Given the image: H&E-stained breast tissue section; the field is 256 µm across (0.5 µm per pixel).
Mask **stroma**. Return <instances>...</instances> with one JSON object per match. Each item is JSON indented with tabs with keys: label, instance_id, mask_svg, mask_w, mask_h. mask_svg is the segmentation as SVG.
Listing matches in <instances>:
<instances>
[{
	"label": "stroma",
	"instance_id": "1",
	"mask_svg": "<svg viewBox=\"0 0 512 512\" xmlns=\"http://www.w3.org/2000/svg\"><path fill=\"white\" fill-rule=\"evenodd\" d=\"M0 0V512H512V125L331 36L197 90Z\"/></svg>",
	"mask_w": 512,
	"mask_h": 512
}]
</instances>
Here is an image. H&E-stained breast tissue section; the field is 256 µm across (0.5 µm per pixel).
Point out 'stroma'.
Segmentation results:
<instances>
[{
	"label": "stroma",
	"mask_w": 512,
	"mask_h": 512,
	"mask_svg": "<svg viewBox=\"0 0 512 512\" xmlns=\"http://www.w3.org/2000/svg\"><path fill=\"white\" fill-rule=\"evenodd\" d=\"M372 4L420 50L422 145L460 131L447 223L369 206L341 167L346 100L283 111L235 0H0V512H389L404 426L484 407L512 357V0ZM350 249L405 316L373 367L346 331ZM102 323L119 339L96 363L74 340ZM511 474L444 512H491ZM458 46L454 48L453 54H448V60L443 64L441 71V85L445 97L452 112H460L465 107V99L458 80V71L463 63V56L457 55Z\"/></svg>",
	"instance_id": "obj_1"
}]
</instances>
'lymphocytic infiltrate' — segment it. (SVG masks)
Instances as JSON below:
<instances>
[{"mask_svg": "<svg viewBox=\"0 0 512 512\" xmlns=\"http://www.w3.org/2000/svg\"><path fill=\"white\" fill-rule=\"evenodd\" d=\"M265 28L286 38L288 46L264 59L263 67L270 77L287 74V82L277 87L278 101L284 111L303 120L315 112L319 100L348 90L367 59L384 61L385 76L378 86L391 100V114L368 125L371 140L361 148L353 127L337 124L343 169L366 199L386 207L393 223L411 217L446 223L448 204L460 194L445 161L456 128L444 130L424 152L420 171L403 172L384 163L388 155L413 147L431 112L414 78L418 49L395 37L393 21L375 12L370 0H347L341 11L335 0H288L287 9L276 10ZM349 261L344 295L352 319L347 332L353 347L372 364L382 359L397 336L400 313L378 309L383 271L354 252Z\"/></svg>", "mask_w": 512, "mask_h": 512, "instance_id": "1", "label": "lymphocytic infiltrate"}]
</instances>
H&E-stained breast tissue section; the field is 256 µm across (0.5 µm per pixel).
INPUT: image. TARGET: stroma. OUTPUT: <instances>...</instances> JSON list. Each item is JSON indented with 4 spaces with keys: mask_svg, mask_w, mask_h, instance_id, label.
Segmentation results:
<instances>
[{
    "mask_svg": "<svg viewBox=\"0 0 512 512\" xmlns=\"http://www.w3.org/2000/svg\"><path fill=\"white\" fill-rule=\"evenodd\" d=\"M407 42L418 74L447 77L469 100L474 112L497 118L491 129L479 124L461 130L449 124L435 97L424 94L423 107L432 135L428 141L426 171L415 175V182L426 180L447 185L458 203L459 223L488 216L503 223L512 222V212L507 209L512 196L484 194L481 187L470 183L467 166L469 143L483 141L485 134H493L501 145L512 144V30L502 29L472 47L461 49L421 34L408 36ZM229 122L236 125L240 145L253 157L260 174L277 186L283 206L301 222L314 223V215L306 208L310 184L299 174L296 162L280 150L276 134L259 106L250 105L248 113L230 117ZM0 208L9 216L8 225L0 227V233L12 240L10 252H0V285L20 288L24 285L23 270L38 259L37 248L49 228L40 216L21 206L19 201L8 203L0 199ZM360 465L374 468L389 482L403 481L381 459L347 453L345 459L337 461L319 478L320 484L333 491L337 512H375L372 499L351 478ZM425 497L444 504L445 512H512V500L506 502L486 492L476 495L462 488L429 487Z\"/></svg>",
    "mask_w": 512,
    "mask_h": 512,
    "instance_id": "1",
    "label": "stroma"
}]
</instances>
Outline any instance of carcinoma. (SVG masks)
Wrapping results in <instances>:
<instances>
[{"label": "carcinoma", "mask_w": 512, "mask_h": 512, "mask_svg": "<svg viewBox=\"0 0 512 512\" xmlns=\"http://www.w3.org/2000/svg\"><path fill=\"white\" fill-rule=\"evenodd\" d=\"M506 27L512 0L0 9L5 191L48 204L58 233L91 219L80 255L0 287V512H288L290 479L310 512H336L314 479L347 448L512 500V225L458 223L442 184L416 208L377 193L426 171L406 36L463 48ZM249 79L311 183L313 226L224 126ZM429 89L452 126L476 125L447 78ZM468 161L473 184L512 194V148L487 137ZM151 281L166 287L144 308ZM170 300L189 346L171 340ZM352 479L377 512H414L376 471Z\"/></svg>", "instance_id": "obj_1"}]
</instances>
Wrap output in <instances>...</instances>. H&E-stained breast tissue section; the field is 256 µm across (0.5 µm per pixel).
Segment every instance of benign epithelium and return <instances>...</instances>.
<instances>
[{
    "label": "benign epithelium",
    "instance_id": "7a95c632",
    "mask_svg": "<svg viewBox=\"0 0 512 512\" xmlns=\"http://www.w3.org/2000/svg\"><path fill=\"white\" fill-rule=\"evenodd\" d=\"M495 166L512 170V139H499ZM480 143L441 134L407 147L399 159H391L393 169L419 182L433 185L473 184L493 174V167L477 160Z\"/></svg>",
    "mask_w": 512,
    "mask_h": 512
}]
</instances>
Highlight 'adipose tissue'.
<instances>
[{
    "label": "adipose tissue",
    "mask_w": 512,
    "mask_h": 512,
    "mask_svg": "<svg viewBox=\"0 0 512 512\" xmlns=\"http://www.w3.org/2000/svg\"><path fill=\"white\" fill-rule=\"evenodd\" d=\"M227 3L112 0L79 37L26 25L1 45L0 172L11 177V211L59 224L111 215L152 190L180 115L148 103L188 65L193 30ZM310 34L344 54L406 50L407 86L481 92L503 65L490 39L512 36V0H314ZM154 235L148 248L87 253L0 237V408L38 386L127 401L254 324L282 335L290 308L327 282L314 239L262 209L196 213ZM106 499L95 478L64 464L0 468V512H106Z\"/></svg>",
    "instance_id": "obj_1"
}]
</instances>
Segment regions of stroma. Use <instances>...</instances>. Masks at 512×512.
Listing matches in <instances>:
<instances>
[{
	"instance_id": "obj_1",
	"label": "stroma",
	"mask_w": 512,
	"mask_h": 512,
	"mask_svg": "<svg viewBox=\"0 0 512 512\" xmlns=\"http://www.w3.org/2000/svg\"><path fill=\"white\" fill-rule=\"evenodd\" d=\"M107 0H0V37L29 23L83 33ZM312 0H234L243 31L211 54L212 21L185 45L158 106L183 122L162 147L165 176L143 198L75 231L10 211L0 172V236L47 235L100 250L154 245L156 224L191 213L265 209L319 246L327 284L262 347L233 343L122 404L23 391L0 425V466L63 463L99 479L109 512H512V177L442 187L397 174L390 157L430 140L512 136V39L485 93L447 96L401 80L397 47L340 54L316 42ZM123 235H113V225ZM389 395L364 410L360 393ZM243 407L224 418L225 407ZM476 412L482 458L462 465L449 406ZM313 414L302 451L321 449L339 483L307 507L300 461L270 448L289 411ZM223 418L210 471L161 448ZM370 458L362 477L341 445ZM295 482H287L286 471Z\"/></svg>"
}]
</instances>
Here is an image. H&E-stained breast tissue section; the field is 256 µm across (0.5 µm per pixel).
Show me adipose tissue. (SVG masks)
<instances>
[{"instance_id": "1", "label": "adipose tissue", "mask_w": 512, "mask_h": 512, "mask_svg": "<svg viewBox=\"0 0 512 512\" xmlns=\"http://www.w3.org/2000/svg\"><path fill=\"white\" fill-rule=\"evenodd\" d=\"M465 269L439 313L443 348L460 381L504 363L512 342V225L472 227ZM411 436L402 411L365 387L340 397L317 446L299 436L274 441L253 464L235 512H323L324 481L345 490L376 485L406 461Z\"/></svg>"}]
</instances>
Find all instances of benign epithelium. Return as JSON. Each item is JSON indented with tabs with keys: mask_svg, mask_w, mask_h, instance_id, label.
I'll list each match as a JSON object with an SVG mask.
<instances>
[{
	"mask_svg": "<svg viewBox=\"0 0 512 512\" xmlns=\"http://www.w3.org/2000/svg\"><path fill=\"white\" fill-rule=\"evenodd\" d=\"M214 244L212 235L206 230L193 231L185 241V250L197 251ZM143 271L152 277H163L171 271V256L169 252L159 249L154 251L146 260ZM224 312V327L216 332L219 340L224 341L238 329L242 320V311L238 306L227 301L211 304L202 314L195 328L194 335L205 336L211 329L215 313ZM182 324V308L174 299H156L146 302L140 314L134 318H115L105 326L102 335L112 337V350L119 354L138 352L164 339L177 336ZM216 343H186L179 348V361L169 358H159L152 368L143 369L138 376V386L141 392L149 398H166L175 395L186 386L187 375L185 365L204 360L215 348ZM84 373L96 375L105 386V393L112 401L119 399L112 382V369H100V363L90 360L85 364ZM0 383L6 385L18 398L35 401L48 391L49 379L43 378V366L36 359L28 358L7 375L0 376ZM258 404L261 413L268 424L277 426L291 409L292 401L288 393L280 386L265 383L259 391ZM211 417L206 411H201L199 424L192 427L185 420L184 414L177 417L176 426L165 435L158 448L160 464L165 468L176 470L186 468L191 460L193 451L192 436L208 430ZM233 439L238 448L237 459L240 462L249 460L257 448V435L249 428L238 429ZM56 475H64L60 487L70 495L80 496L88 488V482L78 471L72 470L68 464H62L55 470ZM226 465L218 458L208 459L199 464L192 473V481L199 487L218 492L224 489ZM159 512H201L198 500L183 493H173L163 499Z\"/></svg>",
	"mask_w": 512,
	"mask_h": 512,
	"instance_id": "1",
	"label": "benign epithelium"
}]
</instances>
- - - - -
→ Do this:
Of all the lines in the entries, how many contain the word "stained"? Give only the number.

→ Final result:
5